• [Work task]: Below are some records. Return exactly the lines from the one containing "C13: 1500uF (plus" through the one containing "R15: 1k (GND, SIG4) -> 1k (GND, SIG19)", both included, and only those.

• [Stored data]:
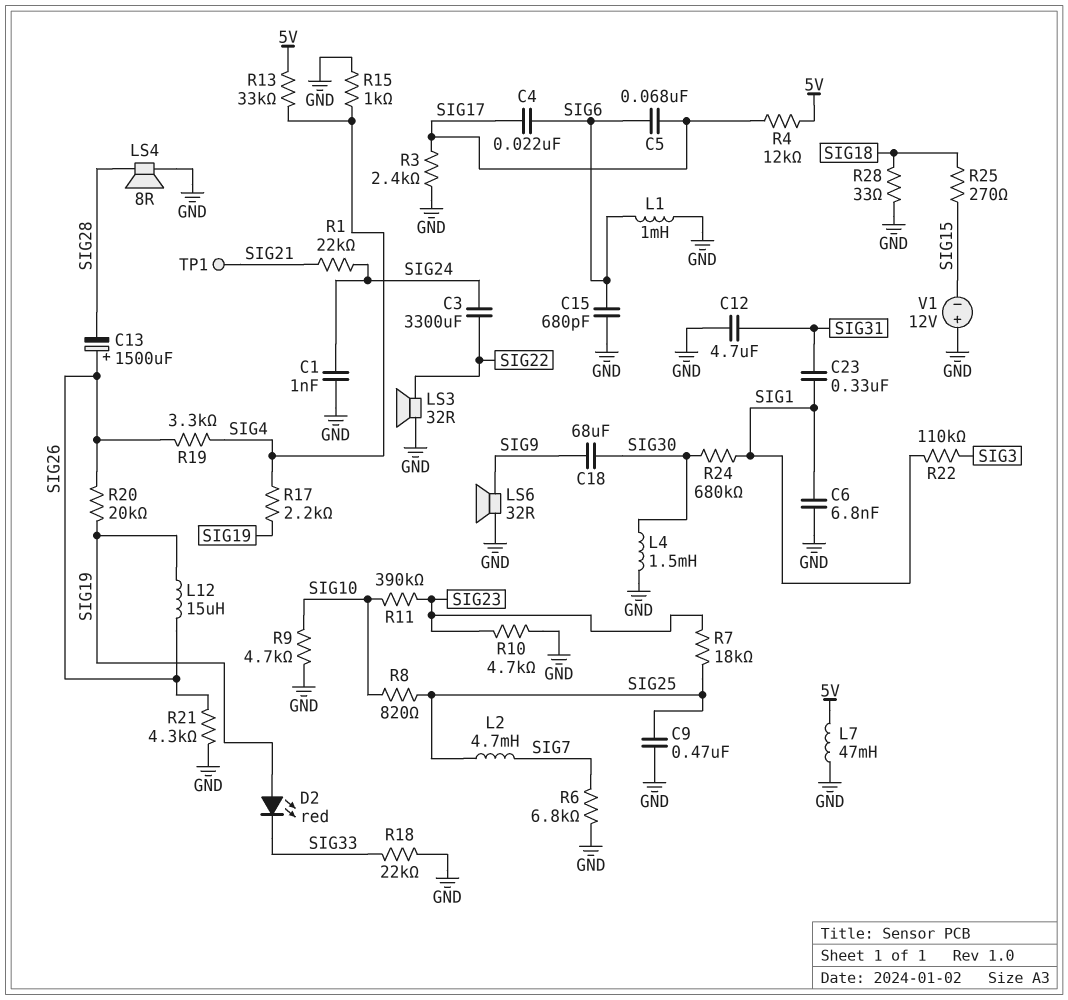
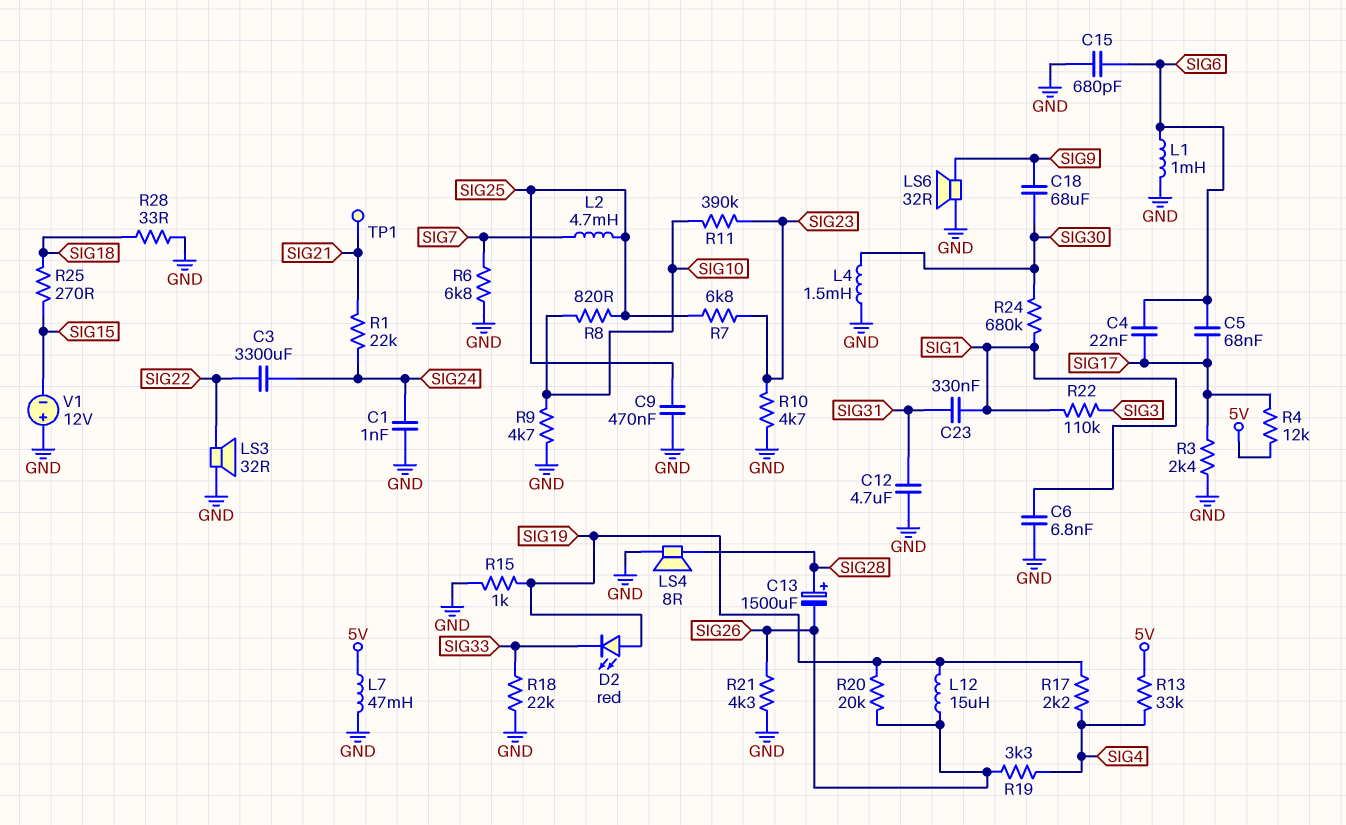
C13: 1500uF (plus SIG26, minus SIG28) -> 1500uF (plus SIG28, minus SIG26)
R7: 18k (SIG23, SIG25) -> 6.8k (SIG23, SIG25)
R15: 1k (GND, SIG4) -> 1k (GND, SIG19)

...

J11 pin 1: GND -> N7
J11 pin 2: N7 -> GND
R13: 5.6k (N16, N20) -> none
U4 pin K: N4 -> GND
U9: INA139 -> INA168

---

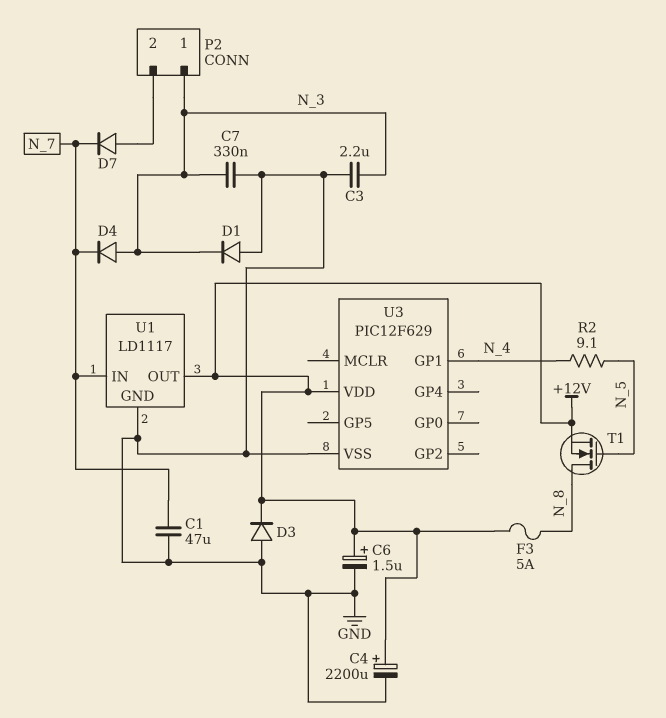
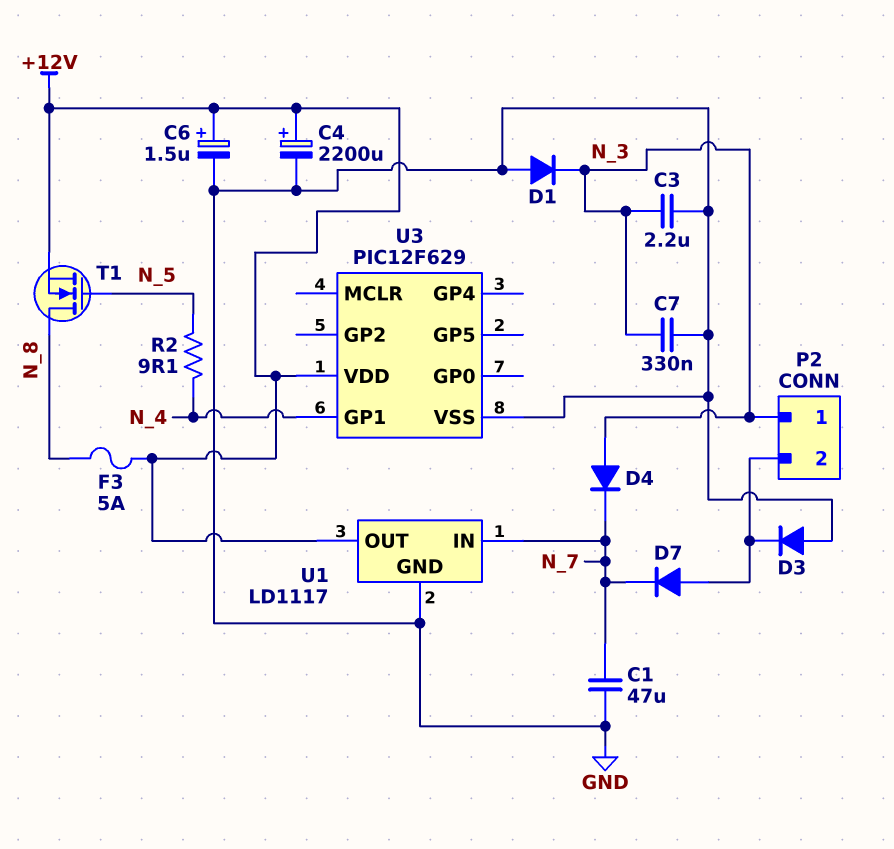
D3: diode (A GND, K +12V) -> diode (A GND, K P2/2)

• [Exercise answer]:
C13: 1500uF (plus SIG26, minus SIG28) -> 1500uF (plus SIG28, minus SIG26)
R7: 18k (SIG23, SIG25) -> 6.8k (SIG23, SIG25)
R15: 1k (GND, SIG4) -> 1k (GND, SIG19)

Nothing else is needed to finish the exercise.